Object transformation records
[Start of Attachment]

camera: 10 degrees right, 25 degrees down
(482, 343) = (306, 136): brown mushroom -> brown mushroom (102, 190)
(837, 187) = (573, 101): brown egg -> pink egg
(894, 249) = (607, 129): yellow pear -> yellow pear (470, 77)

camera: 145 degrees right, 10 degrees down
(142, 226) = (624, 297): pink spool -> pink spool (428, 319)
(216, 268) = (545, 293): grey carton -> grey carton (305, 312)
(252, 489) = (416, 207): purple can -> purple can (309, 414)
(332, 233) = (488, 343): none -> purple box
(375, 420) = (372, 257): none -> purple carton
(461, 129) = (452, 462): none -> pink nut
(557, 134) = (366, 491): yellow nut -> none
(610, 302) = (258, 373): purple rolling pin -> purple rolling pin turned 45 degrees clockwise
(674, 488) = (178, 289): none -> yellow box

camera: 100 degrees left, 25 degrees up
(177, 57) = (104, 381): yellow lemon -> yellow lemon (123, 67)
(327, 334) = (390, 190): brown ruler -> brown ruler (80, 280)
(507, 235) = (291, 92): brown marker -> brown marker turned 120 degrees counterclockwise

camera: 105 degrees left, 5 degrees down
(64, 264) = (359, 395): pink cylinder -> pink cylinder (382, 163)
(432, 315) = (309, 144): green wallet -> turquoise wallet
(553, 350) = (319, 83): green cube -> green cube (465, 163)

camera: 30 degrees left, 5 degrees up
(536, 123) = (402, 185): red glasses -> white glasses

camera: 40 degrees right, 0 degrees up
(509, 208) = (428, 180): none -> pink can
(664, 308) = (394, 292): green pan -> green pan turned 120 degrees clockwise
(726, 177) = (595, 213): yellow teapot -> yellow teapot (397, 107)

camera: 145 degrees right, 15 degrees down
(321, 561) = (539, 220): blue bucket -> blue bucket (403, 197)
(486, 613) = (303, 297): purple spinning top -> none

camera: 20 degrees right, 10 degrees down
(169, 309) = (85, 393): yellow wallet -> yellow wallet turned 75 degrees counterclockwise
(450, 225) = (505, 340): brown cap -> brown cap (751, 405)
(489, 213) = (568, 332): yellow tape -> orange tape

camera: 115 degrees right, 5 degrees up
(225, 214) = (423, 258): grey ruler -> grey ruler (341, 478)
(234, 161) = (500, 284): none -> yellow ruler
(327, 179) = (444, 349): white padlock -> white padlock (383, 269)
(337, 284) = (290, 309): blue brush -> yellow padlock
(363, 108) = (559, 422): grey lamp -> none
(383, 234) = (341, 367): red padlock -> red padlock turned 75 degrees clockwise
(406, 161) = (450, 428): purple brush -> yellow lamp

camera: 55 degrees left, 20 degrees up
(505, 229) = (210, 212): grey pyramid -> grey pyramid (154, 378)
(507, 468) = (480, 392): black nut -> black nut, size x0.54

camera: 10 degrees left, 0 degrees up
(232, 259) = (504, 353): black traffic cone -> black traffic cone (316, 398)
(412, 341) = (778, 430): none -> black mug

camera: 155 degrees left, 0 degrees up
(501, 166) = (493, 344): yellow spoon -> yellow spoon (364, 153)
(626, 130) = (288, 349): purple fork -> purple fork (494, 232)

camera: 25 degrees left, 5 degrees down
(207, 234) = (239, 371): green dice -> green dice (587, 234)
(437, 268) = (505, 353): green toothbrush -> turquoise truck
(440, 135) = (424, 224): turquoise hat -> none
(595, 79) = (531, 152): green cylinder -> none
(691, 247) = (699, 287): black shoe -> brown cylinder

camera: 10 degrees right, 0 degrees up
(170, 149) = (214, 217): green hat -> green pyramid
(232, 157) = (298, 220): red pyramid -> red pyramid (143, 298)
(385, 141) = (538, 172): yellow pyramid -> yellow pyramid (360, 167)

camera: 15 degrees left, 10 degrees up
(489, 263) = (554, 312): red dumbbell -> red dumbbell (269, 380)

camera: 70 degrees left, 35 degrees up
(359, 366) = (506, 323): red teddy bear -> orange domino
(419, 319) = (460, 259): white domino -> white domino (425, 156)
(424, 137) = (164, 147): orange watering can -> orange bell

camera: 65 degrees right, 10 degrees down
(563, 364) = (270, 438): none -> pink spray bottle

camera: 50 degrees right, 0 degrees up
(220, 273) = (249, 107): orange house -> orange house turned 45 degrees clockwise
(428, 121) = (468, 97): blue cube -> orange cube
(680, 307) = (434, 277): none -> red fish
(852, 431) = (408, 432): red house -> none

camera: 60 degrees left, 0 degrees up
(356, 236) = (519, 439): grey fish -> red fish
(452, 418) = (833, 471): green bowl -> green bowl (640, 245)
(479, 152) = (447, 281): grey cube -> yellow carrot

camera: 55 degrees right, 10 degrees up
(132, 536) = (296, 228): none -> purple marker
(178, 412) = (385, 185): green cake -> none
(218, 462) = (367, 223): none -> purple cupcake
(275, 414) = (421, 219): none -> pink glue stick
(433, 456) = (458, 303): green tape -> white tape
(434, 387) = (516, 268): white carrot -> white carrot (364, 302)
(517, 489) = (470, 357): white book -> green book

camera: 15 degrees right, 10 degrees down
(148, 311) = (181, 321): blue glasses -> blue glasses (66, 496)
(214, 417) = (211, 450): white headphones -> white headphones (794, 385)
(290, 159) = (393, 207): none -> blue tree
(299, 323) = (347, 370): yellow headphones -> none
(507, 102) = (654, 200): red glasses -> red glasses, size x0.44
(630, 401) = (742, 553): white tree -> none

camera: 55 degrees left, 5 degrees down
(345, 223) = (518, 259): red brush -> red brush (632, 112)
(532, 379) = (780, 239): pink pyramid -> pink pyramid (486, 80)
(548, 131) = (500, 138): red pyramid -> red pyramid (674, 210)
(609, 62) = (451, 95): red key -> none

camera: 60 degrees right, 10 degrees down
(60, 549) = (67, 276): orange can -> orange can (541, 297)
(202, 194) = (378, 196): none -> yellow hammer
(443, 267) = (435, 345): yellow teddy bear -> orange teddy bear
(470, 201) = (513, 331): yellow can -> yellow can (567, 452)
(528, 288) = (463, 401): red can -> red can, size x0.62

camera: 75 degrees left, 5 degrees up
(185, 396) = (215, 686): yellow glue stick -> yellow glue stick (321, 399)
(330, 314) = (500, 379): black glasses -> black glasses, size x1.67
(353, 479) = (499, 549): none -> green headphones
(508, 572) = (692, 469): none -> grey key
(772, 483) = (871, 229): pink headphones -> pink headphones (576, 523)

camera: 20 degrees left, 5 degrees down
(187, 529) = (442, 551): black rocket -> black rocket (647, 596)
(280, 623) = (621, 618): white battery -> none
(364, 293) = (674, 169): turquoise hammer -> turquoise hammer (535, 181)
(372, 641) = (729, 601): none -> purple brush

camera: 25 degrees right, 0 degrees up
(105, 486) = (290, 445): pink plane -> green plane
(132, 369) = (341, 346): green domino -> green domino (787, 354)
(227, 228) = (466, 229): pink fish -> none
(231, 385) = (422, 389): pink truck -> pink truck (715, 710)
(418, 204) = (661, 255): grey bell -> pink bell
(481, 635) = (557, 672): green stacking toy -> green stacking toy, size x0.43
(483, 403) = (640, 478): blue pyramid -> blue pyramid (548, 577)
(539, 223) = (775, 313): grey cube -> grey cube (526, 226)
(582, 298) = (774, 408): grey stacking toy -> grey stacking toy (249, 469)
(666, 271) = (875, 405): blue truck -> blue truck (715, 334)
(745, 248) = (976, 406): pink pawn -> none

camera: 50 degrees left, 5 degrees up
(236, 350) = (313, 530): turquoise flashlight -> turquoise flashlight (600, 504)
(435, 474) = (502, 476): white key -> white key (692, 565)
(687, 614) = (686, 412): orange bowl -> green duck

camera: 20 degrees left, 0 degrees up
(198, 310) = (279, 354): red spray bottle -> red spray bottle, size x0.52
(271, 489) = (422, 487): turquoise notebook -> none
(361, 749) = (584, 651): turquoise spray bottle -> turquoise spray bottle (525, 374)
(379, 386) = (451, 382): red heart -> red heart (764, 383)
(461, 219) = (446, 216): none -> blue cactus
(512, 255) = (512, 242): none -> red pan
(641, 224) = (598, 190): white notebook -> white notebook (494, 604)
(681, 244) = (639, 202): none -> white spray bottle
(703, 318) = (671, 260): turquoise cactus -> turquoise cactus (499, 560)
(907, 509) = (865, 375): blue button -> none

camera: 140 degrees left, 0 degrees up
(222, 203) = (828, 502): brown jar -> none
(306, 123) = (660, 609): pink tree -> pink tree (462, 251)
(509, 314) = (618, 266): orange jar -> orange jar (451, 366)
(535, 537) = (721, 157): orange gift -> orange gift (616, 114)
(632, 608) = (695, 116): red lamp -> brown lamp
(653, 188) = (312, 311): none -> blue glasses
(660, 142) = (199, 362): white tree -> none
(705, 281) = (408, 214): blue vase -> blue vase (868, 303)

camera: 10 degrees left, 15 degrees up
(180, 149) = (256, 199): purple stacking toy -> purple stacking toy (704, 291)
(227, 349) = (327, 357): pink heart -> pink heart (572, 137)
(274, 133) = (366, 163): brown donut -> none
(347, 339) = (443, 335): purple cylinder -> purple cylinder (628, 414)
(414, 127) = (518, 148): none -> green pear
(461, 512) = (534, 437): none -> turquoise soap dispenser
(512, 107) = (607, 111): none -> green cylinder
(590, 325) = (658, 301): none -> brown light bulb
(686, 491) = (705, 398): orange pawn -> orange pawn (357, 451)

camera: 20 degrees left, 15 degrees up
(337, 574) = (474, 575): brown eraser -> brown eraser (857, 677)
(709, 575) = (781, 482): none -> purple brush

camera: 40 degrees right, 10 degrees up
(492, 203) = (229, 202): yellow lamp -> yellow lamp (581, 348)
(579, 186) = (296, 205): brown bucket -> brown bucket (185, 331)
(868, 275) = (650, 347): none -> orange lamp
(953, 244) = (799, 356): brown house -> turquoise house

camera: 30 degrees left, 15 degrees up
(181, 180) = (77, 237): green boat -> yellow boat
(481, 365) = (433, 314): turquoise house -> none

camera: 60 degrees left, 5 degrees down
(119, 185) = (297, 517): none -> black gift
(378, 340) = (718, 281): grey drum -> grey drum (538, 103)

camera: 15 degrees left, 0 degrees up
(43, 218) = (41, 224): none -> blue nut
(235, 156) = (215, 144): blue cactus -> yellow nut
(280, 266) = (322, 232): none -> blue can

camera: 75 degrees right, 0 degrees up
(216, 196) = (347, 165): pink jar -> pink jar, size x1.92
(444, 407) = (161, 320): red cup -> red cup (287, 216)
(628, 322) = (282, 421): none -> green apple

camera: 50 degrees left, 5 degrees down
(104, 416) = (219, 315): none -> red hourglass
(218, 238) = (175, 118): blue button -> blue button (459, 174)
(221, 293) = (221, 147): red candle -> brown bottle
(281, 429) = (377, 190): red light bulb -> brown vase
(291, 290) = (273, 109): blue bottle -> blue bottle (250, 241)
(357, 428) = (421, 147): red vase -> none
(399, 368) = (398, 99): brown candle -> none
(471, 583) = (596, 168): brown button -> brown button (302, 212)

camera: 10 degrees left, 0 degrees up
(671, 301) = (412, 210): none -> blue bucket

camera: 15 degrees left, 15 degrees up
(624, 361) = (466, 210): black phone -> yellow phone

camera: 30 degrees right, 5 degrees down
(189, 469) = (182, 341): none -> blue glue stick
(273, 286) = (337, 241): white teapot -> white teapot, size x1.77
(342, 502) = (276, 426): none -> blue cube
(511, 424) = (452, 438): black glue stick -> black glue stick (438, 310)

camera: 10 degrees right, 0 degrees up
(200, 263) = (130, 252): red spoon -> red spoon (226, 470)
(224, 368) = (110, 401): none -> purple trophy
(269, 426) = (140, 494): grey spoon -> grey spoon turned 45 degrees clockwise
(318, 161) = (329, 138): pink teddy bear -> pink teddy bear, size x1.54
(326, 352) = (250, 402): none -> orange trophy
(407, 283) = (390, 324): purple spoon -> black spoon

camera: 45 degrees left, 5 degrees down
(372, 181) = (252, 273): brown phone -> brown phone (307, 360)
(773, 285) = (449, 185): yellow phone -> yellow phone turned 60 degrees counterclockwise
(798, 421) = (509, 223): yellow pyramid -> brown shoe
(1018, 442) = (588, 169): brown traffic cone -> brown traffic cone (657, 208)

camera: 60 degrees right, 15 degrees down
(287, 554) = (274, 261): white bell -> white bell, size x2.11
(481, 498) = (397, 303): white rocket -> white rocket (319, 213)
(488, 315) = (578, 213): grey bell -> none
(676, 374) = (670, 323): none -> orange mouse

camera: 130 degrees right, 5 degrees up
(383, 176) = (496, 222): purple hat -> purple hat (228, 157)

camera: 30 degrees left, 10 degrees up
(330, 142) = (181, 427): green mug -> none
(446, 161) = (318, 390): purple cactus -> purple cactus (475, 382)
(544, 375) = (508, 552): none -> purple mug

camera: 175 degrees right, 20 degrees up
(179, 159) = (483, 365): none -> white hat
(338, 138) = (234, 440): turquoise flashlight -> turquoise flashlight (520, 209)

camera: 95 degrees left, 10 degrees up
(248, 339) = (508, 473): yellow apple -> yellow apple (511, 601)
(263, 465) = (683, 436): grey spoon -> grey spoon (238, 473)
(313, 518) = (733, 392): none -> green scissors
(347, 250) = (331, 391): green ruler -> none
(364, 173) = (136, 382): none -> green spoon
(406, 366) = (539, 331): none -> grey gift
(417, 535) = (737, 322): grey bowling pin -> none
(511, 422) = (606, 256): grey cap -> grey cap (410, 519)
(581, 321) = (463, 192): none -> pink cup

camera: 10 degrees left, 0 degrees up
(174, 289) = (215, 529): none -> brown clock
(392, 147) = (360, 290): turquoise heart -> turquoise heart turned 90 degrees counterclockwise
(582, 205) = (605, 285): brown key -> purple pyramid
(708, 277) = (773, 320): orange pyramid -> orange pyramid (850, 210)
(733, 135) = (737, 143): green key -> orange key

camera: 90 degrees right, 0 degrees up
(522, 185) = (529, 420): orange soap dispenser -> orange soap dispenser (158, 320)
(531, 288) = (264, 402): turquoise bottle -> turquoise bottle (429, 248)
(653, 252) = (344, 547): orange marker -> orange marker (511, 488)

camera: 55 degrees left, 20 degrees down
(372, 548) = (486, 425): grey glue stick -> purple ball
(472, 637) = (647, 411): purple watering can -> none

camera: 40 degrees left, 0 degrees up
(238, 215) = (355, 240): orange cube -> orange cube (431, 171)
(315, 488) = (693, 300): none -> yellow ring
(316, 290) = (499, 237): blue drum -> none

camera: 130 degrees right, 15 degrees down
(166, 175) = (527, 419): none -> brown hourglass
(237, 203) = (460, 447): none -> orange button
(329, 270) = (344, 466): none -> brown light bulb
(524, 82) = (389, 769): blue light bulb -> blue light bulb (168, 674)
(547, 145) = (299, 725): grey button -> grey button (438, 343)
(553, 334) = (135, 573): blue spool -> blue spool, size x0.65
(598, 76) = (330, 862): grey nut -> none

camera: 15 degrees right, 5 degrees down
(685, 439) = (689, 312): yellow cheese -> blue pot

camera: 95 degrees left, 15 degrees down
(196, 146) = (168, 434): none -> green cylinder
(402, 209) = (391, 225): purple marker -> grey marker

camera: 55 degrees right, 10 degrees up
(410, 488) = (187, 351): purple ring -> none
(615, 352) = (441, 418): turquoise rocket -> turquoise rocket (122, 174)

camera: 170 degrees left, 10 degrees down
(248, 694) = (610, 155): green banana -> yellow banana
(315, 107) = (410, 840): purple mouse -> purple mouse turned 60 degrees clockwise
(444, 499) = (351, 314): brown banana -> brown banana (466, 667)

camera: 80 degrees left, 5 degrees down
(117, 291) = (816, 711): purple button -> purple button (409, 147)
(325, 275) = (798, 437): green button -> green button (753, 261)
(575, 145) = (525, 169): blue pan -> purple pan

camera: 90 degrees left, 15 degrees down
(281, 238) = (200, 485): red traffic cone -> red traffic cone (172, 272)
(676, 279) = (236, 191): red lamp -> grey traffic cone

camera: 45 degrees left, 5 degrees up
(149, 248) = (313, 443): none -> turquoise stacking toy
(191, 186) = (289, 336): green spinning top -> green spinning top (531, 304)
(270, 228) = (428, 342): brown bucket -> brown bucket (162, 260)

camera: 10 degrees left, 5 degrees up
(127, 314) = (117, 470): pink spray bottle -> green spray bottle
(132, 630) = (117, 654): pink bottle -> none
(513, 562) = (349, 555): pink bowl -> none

[End of Attachment]

▶ ACTION ITEM: Please give again the lines above between the line holding "(148, 311) = (181, 321): blue" and the line holding "camera: 55 degrees left, 5 degrees down", inclusive, exactly as they are and with nothing added.

▶ SOLUTION TO THE EXERCISE:
(148, 311) = (181, 321): blue glasses -> blue glasses (66, 496)
(214, 417) = (211, 450): white headphones -> white headphones (794, 385)
(290, 159) = (393, 207): none -> blue tree
(299, 323) = (347, 370): yellow headphones -> none
(507, 102) = (654, 200): red glasses -> red glasses, size x0.44
(630, 401) = (742, 553): white tree -> none

camera: 55 degrees left, 5 degrees down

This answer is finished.